[Problem to solve]
The answer should be every line below, retyped exactly.

-*-

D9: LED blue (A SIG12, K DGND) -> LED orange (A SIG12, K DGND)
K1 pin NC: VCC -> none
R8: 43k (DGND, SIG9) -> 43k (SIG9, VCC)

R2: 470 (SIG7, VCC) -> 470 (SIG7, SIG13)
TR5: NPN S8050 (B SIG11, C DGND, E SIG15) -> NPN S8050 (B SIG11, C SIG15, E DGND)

-*-

[Result]
D9: LED blue (A SIG12, K DGND) -> LED orange (A SIG12, K DGND)
K1 pin NC: VCC -> none
R8: 43k (DGND, SIG9) -> 43k (SIG9, VCC)

R2: 470 (SIG7, VCC) -> 470 (SIG7, SIG13)
TR5: NPN S8050 (B SIG11, C DGND, E SIG15) -> NPN S8050 (B SIG11, C SIG15, E DGND)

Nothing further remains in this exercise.